# Data shown
- Opening Delimiter -

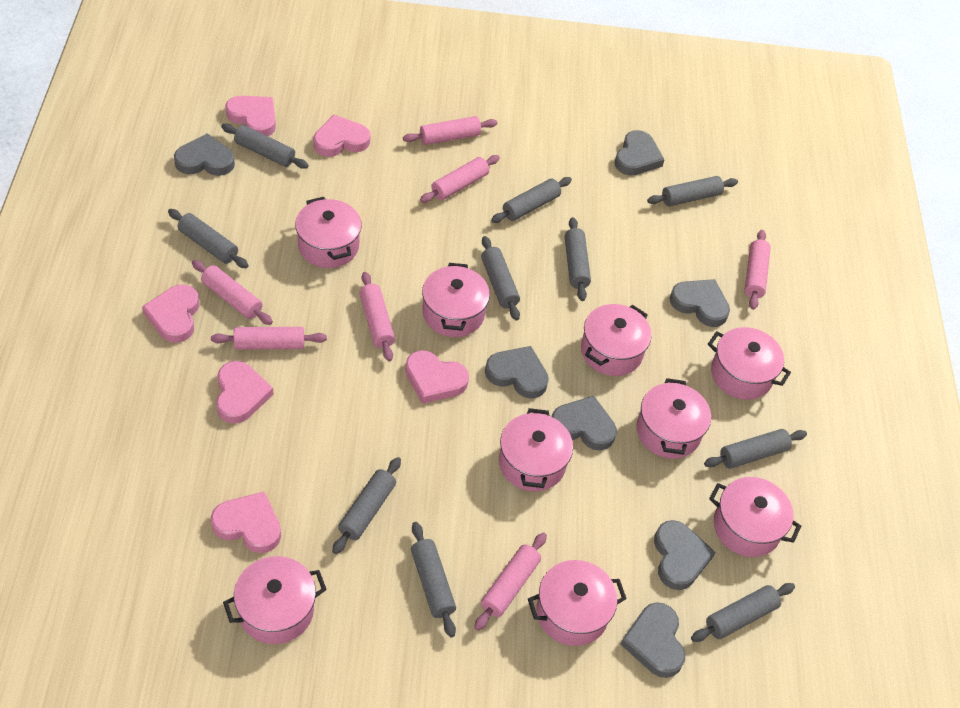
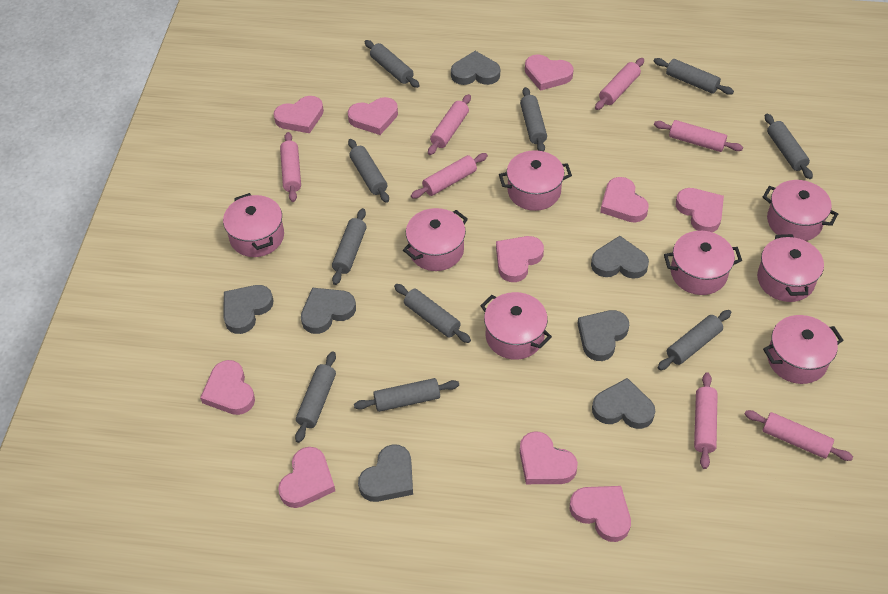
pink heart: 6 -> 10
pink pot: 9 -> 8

- Closing Delimiter -
- Opening Delimiter -

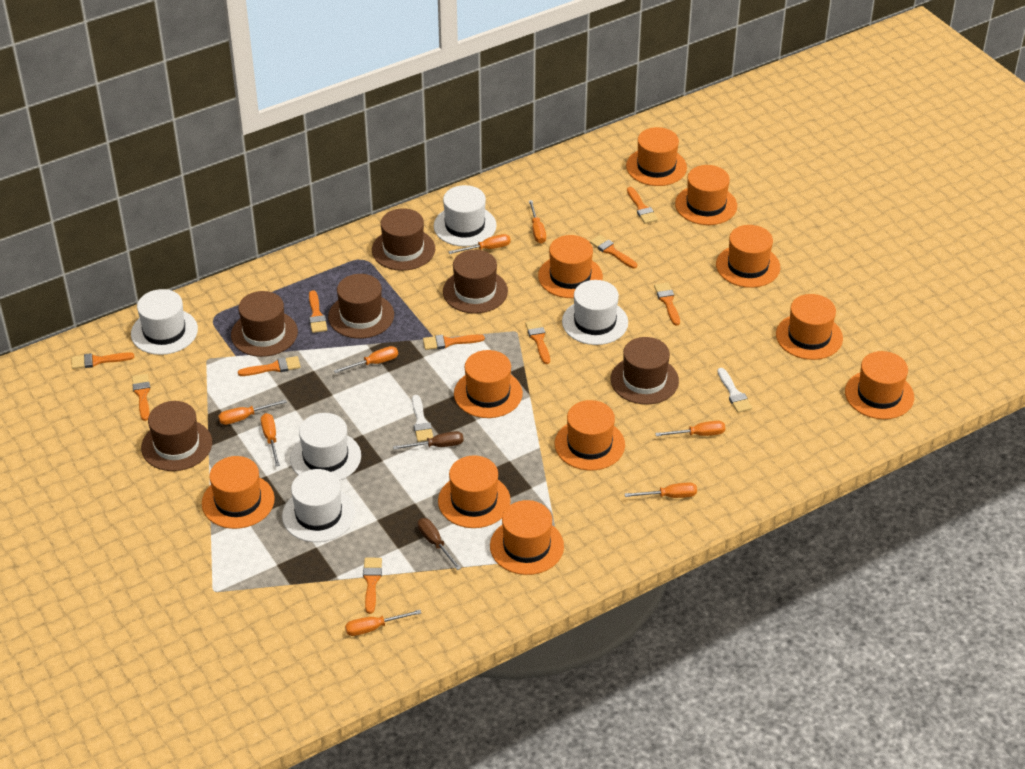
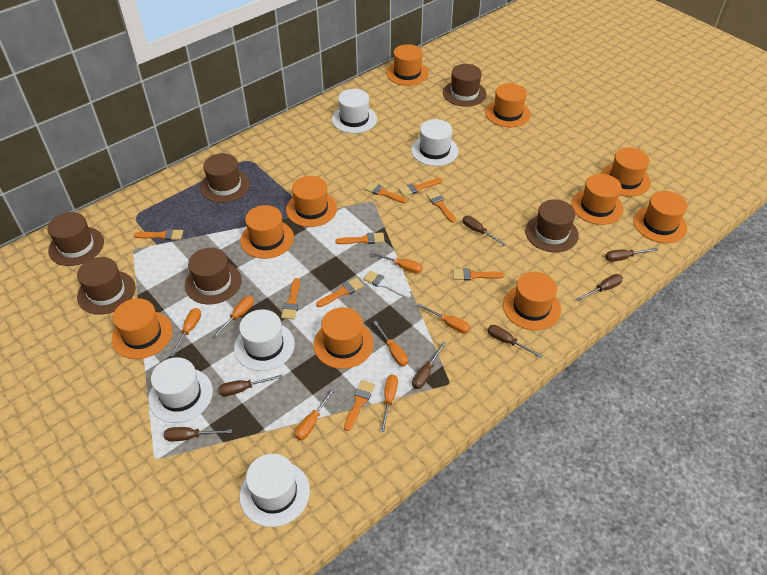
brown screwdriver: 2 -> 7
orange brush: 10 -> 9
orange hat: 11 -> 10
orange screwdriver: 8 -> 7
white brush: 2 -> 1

- Closing Delimiter -

# Task to carry out
Show every line of the data in which the word "screwdriver" appears.

# Result
brown screwdriver: 2 -> 7
orange screwdriver: 8 -> 7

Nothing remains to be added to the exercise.